Counting with case significant, how many lines in the listing below contain the string "kern"? Reply with the number only.
— START —
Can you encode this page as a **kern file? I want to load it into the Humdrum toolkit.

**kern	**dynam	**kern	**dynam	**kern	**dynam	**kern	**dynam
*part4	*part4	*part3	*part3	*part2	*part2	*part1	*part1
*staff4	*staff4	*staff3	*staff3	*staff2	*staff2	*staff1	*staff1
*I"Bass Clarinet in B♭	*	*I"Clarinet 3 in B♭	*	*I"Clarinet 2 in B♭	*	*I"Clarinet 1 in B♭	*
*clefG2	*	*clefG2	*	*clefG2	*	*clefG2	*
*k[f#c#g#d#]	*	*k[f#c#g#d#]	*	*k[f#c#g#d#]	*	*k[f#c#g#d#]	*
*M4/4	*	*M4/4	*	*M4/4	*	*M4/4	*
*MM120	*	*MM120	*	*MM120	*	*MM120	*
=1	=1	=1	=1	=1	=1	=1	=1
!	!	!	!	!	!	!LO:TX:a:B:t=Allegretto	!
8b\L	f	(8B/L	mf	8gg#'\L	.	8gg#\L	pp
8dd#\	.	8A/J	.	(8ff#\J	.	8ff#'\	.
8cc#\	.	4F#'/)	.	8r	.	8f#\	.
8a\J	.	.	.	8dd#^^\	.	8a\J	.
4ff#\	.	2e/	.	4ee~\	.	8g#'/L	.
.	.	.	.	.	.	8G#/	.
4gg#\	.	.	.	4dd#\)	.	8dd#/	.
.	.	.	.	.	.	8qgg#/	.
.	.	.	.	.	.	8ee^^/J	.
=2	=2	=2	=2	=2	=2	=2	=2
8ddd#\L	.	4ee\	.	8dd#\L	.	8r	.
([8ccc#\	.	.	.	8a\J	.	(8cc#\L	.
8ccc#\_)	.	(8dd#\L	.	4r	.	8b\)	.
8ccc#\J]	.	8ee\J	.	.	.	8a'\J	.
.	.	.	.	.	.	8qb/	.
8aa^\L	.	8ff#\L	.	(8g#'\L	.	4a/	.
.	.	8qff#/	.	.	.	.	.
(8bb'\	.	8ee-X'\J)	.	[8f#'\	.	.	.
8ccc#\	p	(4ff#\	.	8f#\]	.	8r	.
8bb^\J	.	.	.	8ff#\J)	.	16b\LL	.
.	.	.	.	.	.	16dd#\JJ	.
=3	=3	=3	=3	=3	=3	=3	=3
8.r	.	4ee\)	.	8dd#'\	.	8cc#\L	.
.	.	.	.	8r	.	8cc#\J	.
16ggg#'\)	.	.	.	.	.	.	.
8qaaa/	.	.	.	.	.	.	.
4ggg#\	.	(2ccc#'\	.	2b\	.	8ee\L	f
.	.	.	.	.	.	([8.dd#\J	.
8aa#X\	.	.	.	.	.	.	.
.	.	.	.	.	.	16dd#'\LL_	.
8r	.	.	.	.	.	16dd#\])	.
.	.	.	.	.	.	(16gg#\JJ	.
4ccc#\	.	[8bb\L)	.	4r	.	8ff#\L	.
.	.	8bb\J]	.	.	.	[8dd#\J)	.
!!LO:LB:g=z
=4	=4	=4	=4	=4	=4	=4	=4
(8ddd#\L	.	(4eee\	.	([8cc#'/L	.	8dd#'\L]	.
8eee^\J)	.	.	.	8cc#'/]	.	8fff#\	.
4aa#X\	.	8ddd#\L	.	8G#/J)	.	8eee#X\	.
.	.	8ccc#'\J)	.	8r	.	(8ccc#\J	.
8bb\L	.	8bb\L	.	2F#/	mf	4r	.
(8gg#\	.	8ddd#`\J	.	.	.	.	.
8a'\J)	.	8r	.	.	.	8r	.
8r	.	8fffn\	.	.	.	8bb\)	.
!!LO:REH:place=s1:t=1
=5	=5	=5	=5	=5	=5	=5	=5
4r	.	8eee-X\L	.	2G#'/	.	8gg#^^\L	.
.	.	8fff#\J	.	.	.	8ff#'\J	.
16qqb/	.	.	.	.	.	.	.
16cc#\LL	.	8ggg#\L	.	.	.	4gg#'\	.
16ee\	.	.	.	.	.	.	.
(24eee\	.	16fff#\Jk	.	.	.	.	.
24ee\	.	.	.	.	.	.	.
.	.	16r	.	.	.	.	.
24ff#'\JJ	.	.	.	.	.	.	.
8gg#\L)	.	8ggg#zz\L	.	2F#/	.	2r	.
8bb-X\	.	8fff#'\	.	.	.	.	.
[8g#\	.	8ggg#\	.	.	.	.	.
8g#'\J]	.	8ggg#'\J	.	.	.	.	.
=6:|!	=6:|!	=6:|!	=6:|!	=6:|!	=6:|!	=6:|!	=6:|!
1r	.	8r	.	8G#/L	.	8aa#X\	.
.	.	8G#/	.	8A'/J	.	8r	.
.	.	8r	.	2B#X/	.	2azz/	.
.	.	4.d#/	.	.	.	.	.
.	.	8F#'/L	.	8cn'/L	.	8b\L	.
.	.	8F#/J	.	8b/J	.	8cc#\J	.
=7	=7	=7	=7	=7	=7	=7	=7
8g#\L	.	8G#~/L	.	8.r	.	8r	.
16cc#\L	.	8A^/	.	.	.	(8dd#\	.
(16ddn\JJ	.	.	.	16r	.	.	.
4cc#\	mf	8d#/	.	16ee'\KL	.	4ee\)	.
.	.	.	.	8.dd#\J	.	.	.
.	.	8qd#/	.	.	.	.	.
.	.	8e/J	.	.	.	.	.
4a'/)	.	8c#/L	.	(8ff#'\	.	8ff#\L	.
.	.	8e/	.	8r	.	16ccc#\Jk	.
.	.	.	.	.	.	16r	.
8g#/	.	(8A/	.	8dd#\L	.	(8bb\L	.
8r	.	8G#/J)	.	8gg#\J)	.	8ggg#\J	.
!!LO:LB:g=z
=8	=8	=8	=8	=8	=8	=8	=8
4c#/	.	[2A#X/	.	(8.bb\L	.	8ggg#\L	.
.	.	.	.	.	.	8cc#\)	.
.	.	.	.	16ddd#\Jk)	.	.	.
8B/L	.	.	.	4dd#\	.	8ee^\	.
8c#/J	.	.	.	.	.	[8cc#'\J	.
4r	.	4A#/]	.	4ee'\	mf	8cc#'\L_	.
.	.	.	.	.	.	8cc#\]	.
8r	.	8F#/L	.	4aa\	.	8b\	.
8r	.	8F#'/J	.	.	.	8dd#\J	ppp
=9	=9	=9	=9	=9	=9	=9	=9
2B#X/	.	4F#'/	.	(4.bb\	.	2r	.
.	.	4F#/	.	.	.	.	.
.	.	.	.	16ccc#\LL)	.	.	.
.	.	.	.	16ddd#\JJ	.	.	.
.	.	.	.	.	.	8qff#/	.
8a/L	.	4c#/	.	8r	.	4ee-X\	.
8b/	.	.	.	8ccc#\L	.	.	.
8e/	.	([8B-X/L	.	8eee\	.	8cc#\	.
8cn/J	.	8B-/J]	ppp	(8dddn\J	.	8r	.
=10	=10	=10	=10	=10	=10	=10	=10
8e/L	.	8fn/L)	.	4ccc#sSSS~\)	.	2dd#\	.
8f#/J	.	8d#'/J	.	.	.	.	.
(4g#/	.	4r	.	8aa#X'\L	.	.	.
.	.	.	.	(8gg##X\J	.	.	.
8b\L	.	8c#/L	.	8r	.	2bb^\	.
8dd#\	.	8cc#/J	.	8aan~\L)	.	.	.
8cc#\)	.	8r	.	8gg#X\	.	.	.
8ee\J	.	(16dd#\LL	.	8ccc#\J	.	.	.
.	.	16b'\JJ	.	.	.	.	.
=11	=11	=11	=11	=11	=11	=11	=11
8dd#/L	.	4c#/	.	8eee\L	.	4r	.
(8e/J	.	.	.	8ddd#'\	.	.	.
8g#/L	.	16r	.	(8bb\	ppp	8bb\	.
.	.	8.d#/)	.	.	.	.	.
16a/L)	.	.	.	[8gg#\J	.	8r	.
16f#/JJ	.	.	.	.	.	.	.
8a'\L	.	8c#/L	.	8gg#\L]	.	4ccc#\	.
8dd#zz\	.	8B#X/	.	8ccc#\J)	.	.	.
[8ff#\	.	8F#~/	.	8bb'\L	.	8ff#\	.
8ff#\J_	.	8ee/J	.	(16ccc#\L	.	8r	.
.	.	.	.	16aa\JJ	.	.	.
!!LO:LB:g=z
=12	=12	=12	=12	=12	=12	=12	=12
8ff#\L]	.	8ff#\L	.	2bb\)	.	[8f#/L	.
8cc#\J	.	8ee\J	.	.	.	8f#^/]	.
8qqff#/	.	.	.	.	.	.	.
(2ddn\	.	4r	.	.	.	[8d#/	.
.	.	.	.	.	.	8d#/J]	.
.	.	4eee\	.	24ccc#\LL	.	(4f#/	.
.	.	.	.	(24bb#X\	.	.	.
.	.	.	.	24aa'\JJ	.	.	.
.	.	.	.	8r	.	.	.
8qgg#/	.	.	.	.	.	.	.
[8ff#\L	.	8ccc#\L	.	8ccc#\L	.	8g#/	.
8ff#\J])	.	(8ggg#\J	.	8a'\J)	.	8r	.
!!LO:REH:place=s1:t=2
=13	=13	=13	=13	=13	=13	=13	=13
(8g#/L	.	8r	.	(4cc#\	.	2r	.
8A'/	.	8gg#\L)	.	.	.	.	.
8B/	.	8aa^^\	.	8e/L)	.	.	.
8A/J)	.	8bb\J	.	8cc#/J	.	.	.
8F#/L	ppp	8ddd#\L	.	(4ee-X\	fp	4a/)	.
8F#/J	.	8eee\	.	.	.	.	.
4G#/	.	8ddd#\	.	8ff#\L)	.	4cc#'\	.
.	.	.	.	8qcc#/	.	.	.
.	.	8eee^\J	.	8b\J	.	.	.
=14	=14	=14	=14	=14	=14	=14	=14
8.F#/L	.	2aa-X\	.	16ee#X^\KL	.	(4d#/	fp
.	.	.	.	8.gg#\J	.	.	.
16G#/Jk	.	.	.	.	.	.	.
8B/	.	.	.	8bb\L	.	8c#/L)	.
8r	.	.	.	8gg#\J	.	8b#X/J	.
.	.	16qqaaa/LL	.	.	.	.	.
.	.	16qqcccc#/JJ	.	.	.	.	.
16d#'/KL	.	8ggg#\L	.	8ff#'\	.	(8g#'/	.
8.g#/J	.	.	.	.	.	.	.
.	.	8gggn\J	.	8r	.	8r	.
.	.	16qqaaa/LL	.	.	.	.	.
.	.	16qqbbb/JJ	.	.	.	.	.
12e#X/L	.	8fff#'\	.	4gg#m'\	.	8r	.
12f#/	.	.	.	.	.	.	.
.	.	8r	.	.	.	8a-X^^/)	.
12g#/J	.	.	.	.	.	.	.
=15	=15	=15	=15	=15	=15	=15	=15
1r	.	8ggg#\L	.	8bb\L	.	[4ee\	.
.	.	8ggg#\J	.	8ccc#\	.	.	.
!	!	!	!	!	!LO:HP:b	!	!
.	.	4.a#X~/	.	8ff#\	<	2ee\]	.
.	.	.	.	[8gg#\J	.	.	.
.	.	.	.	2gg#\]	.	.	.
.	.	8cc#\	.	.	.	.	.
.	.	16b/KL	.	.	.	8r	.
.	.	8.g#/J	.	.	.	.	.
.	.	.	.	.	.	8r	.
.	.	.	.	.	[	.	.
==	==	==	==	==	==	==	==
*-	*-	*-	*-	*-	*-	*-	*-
— END —
• _Answer to the problem_:
2